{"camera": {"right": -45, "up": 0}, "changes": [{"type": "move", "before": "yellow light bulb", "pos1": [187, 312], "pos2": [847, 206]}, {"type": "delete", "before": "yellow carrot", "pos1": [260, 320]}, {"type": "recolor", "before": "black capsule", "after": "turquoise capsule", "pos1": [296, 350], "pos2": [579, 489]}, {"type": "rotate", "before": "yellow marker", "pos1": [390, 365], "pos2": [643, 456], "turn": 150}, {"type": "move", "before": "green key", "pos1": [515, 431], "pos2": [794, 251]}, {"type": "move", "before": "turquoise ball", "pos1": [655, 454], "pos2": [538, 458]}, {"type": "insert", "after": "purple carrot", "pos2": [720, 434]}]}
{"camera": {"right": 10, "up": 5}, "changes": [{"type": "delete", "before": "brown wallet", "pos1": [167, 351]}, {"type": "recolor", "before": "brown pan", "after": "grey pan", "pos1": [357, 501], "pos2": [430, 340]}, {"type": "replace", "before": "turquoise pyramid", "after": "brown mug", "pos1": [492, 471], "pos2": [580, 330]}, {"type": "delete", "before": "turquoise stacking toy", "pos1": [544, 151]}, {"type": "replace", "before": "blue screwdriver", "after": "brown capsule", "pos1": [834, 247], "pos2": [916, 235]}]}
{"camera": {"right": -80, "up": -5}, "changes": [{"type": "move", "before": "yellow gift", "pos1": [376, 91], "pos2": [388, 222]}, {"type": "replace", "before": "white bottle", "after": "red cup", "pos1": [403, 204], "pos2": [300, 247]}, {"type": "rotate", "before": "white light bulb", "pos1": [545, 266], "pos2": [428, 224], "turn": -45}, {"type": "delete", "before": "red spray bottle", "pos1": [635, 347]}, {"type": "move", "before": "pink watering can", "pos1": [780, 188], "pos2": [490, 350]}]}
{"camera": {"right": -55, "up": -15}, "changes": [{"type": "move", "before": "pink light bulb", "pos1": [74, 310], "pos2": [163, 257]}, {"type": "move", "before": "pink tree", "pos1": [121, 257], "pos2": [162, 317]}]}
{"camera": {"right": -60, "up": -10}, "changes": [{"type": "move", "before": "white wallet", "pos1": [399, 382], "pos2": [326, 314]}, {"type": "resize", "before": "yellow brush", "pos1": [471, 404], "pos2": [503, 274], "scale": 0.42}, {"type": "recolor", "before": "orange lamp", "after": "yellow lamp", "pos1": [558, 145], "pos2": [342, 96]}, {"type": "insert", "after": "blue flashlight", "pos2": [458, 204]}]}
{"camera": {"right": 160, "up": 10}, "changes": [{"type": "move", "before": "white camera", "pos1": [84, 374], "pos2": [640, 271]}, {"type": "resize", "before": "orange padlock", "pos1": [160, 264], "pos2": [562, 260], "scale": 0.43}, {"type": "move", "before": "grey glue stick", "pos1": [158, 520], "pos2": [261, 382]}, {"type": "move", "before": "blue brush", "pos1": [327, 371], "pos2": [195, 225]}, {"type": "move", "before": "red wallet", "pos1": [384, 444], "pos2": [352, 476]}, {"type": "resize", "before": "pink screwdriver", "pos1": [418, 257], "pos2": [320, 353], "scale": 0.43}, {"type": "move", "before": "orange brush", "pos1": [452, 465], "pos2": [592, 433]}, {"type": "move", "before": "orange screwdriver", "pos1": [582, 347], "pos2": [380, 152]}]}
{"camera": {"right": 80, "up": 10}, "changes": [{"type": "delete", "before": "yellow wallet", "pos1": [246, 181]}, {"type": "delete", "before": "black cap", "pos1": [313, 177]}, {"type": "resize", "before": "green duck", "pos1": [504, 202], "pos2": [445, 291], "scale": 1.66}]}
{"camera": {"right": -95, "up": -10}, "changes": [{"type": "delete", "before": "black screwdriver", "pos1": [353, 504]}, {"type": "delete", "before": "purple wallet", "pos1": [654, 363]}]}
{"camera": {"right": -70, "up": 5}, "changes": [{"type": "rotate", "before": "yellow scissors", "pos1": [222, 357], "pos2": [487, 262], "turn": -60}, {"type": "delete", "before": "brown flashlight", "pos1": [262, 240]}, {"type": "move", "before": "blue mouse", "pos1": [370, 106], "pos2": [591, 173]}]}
....
### Goal of the exercise
Please return the data above in full, without altering a single line.

### Written solution
{"camera": {"right": -45, "up": 0}, "changes": [{"type": "move", "before": "yellow light bulb", "pos1": [187, 312], "pos2": [847, 206]}, {"type": "delete", "before": "yellow carrot", "pos1": [260, 320]}, {"type": "recolor", "before": "black capsule", "after": "turquoise capsule", "pos1": [296, 350], "pos2": [579, 489]}, {"type": "rotate", "before": "yellow marker", "pos1": [390, 365], "pos2": [643, 456], "turn": 150}, {"type": "move", "before": "green key", "pos1": [515, 431], "pos2": [794, 251]}, {"type": "move", "before": "turquoise ball", "pos1": [655, 454], "pos2": [538, 458]}, {"type": "insert", "after": "purple carrot", "pos2": [720, 434]}]}
{"camera": {"right": 10, "up": 5}, "changes": [{"type": "delete", "before": "brown wallet", "pos1": [167, 351]}, {"type": "recolor", "before": "brown pan", "after": "grey pan", "pos1": [357, 501], "pos2": [430, 340]}, {"type": "replace", "before": "turquoise pyramid", "after": "brown mug", "pos1": [492, 471], "pos2": [580, 330]}, {"type": "delete", "before": "turquoise stacking toy", "pos1": [544, 151]}, {"type": "replace", "before": "blue screwdriver", "after": "brown capsule", "pos1": [834, 247], "pos2": [916, 235]}]}
{"camera": {"right": -80, "up": -5}, "changes": [{"type": "move", "before": "yellow gift", "pos1": [376, 91], "pos2": [388, 222]}, {"type": "replace", "before": "white bottle", "after": "red cup", "pos1": [403, 204], "pos2": [300, 247]}, {"type": "rotate", "before": "white light bulb", "pos1": [545, 266], "pos2": [428, 224], "turn": -45}, {"type": "delete", "before": "red spray bottle", "pos1": [635, 347]}, {"type": "move", "before": "pink watering can", "pos1": [780, 188], "pos2": [490, 350]}]}
{"camera": {"right": -55, "up": -15}, "changes": [{"type": "move", "before": "pink light bulb", "pos1": [74, 310], "pos2": [163, 257]}, {"type": "move", "before": "pink tree", "pos1": [121, 257], "pos2": [162, 317]}]}
{"camera": {"right": -60, "up": -10}, "changes": [{"type": "move", "before": "white wallet", "pos1": [399, 382], "pos2": [326, 314]}, {"type": "resize", "before": "yellow brush", "pos1": [471, 404], "pos2": [503, 274], "scale": 0.42}, {"type": "recolor", "before": "orange lamp", "after": "yellow lamp", "pos1": [558, 145], "pos2": [342, 96]}, {"type": "insert", "after": "blue flashlight", "pos2": [458, 204]}]}
{"camera": {"right": 160, "up": 10}, "changes": [{"type": "move", "before": "white camera", "pos1": [84, 374], "pos2": [640, 271]}, {"type": "resize", "before": "orange padlock", "pos1": [160, 264], "pos2": [562, 260], "scale": 0.43}, {"type": "move", "before": "grey glue stick", "pos1": [158, 520], "pos2": [261, 382]}, {"type": "move", "before": "blue brush", "pos1": [327, 371], "pos2": [195, 225]}, {"type": "move", "before": "red wallet", "pos1": [384, 444], "pos2": [352, 476]}, {"type": "resize", "before": "pink screwdriver", "pos1": [418, 257], "pos2": [320, 353], "scale": 0.43}, {"type": "move", "before": "orange brush", "pos1": [452, 465], "pos2": [592, 433]}, {"type": "move", "before": "orange screwdriver", "pos1": [582, 347], "pos2": [380, 152]}]}
{"camera": {"right": 80, "up": 10}, "changes": [{"type": "delete", "before": "yellow wallet", "pos1": [246, 181]}, {"type": "delete", "before": "black cap", "pos1": [313, 177]}, {"type": "resize", "before": "green duck", "pos1": [504, 202], "pos2": [445, 291], "scale": 1.66}]}
{"camera": {"right": -95, "up": -10}, "changes": [{"type": "delete", "before": "black screwdriver", "pos1": [353, 504]}, {"type": "delete", "before": "purple wallet", "pos1": [654, 363]}]}
{"camera": {"right": -70, "up": 5}, "changes": [{"type": "rotate", "before": "yellow scissors", "pos1": [222, 357], "pos2": [487, 262], "turn": -60}, {"type": "delete", "before": "brown flashlight", "pos1": [262, 240]}, {"type": "move", "before": "blue mouse", "pos1": [370, 106], "pos2": [591, 173]}]}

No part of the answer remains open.